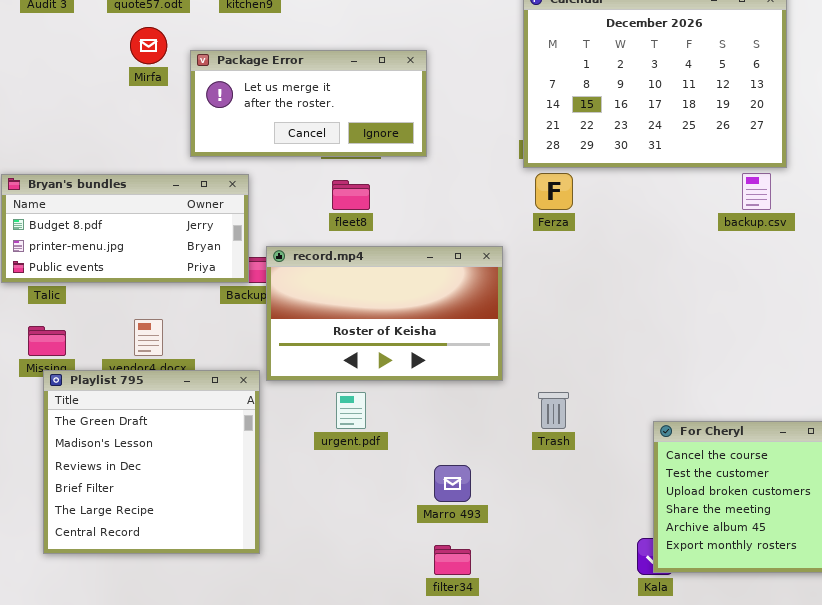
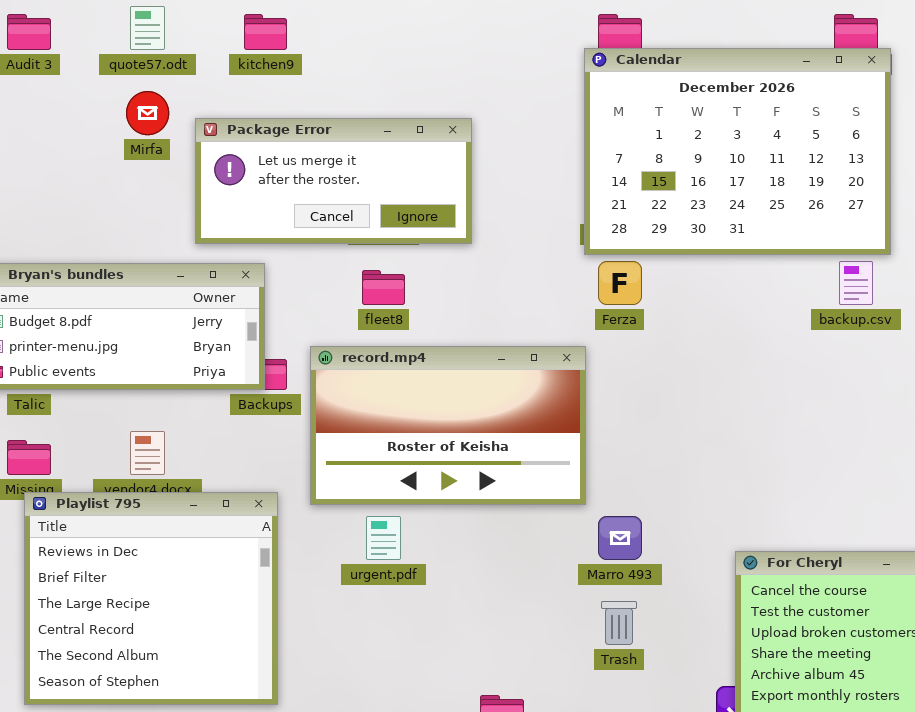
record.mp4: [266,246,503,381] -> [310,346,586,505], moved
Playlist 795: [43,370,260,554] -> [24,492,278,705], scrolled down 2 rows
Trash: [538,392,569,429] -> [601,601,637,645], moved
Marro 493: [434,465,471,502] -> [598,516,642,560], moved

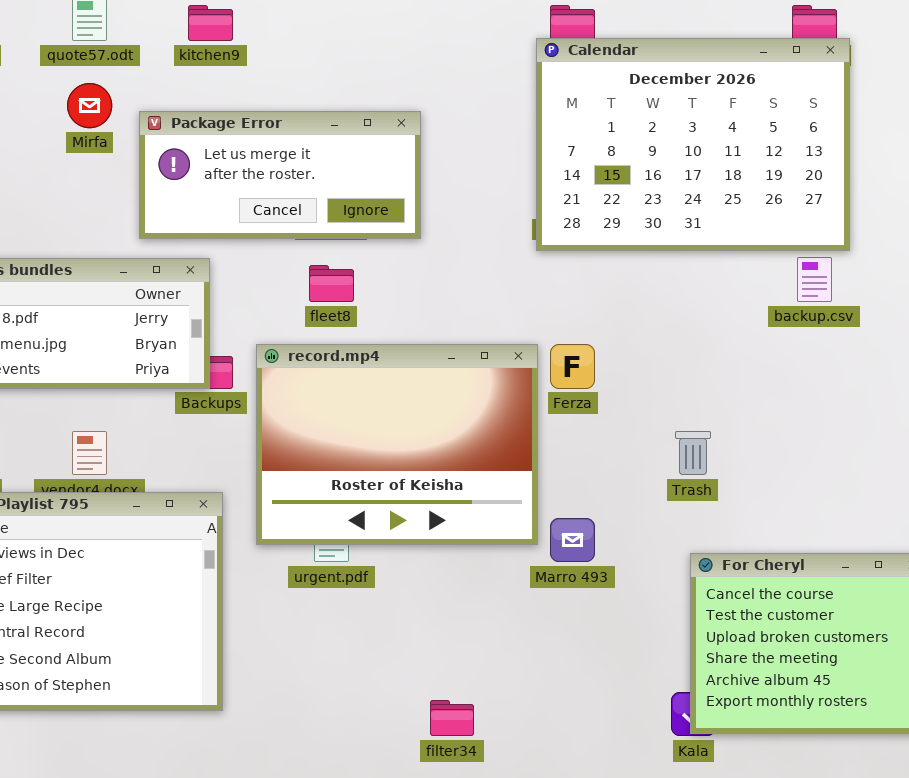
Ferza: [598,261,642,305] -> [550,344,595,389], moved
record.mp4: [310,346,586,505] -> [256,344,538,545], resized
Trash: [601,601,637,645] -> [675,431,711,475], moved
# # #
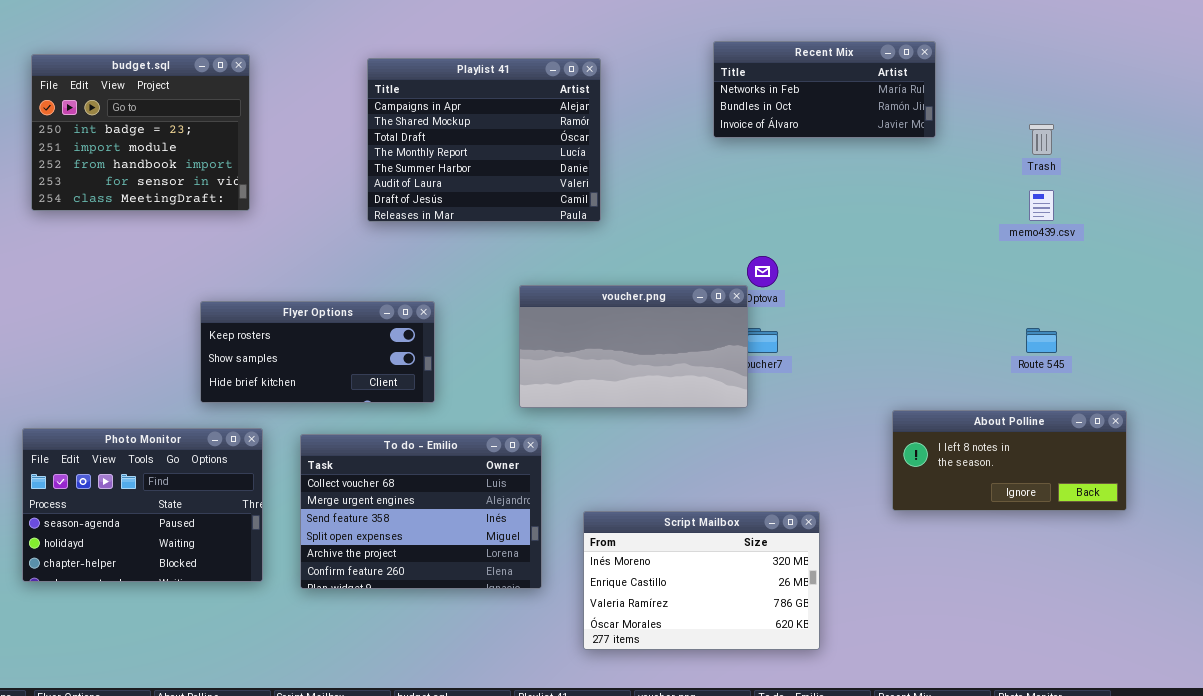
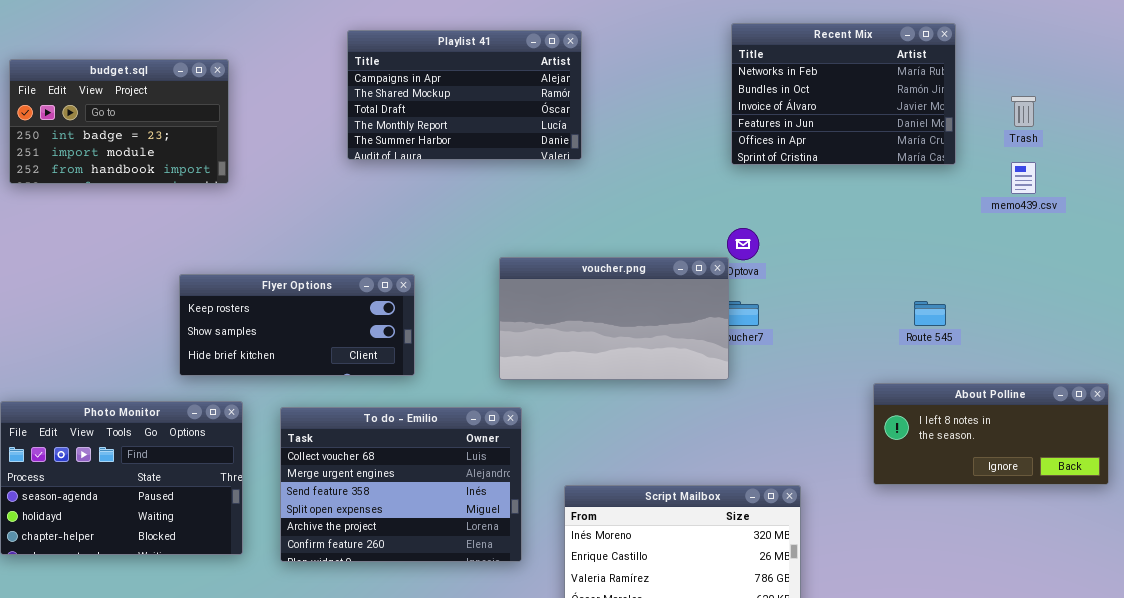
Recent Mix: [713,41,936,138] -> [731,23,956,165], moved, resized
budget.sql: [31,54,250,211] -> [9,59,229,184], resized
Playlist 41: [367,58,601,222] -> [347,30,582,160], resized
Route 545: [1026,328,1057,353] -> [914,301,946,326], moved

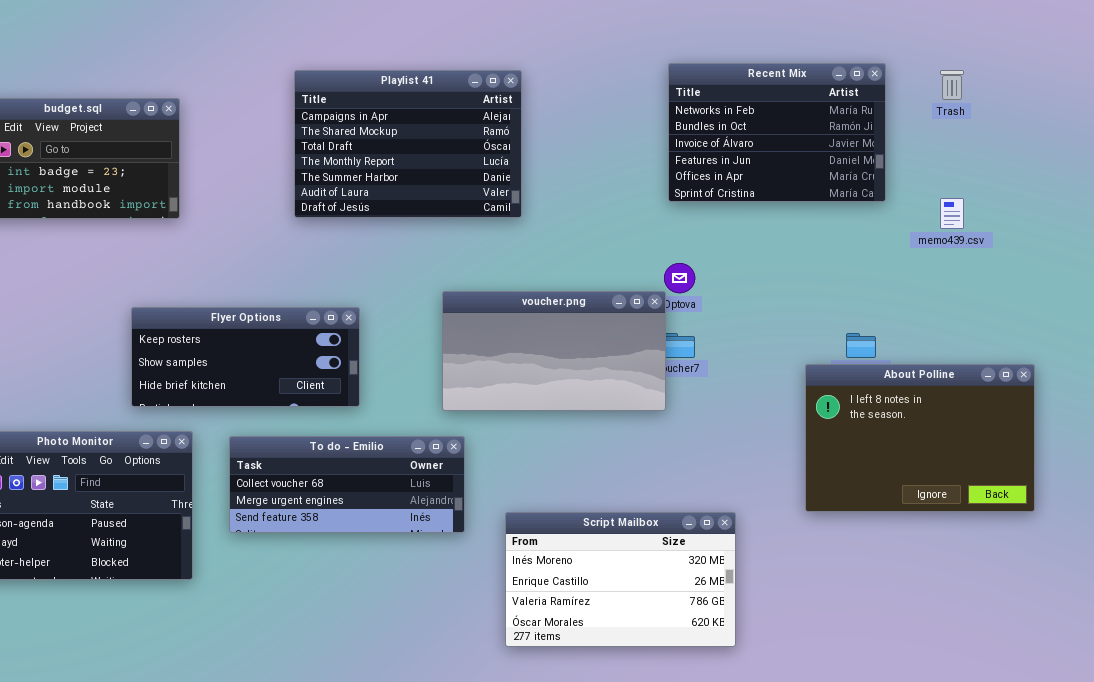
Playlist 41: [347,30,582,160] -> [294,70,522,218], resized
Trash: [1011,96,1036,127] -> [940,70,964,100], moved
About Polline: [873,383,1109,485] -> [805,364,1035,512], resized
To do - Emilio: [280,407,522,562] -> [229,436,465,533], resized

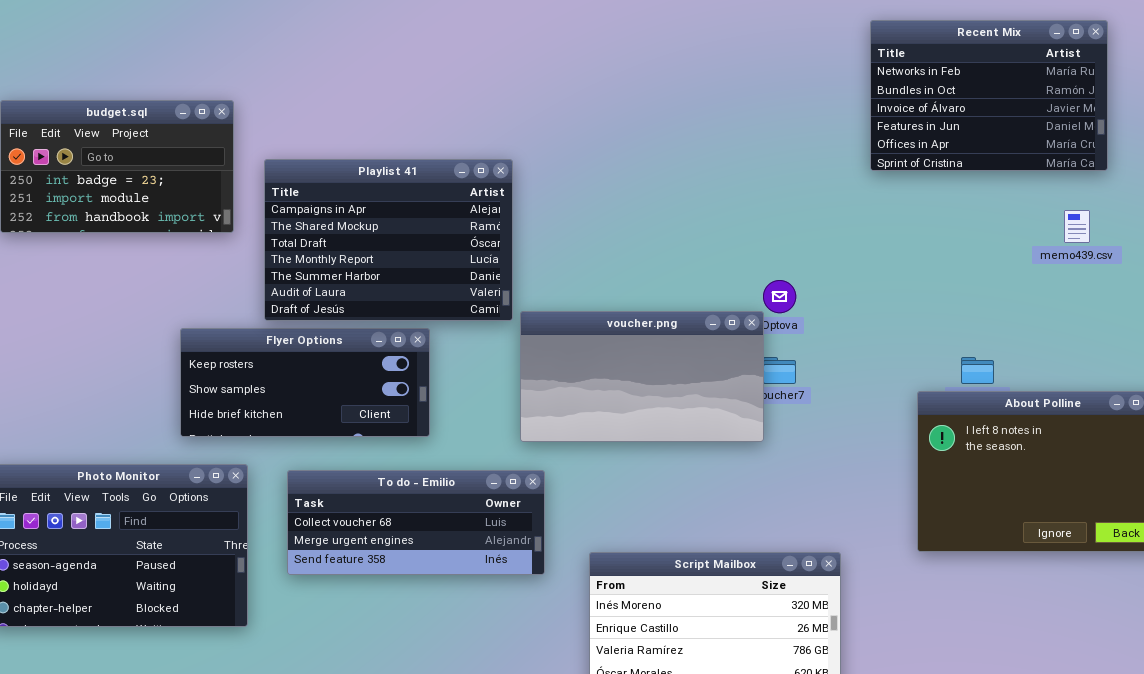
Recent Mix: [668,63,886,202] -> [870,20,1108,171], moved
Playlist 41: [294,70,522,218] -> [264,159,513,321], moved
# # #
(PROBLEM TO SOLVE) Set down exactly the lines of the data above, beginning with the line that has "record.mp4: [310,346,586,505] ->" and ending with the line that has "Trash: [601,601,637,645] ->", and no others.

(TASK SOLUTION)
record.mp4: [310,346,586,505] -> [256,344,538,545], resized
Trash: [601,601,637,645] -> [675,431,711,475], moved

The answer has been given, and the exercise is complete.